Task item
Output every record word for word, minus the pictures.

Records drawn from a dataset:
↓↓↓
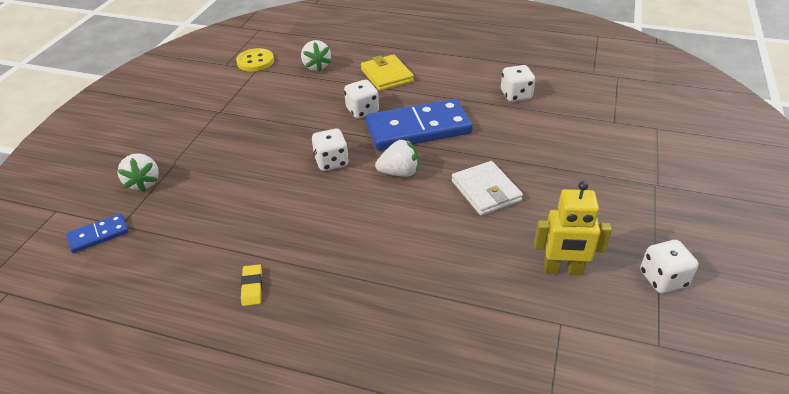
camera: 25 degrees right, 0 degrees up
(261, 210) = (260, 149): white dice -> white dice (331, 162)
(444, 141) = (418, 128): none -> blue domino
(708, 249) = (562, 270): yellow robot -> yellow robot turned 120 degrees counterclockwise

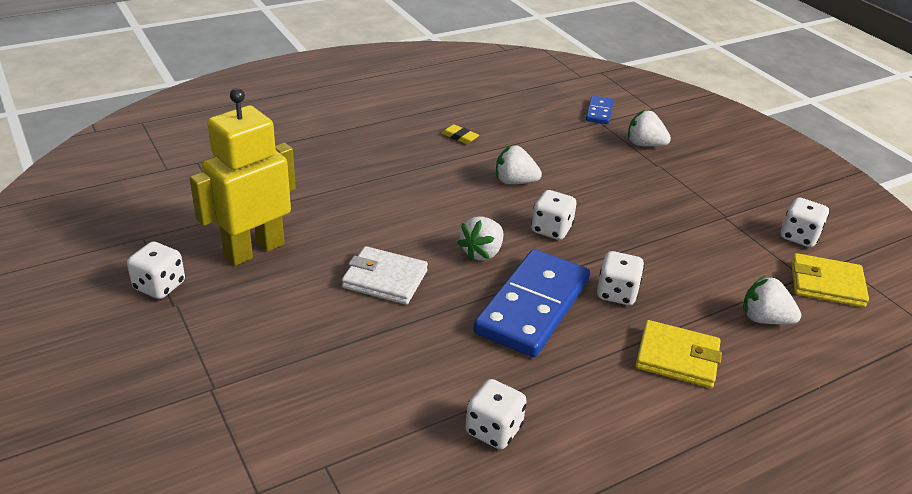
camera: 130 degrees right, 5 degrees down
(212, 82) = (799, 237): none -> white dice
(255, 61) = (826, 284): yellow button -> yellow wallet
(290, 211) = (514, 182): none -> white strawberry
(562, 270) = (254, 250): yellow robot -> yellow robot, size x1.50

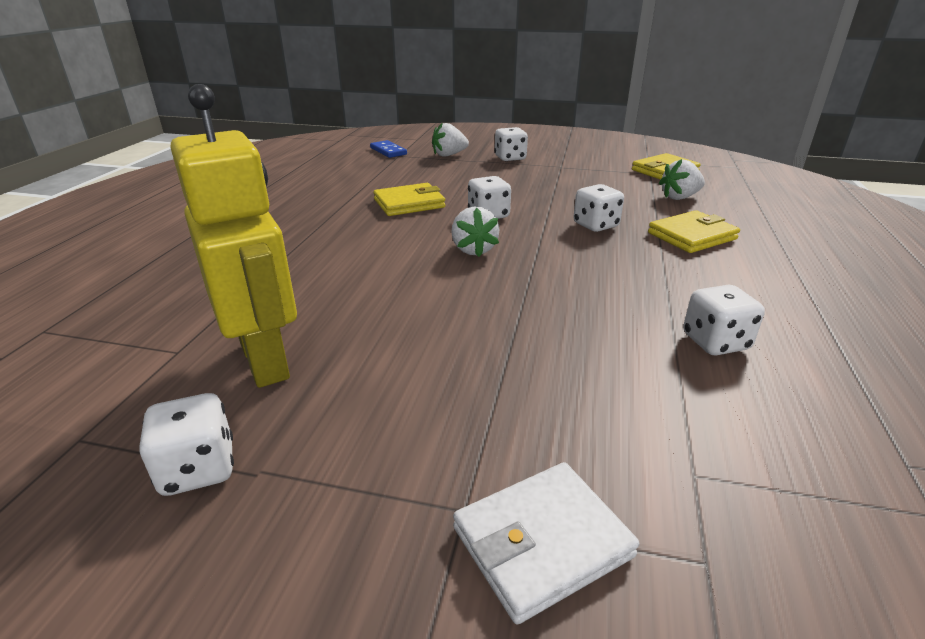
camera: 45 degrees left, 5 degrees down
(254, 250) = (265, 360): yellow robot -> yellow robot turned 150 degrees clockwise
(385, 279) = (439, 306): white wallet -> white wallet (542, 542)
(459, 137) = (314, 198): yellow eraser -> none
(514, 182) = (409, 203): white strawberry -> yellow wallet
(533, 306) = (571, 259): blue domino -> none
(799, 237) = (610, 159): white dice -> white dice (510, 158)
↑↑↑
Exercise result
camera: 25 degrees right, 0 degrees up
(261, 210) = (260, 149): white dice -> white dice (331, 162)
(444, 141) = (418, 128): none -> blue domino
(708, 249) = (562, 270): yellow robot -> yellow robot turned 120 degrees counterclockwise

camera: 130 degrees right, 5 degrees down
(212, 82) = (799, 237): none -> white dice
(255, 61) = (826, 284): yellow button -> yellow wallet
(290, 211) = (514, 182): none -> white strawberry
(562, 270) = (254, 250): yellow robot -> yellow robot, size x1.50

camera: 45 degrees left, 5 degrees down
(254, 250) = (265, 360): yellow robot -> yellow robot turned 150 degrees clockwise
(385, 279) = (439, 306): white wallet -> white wallet (542, 542)
(459, 137) = (314, 198): yellow eraser -> none
(514, 182) = (409, 203): white strawberry -> yellow wallet
(533, 306) = (571, 259): blue domino -> none
(799, 237) = (610, 159): white dice -> white dice (510, 158)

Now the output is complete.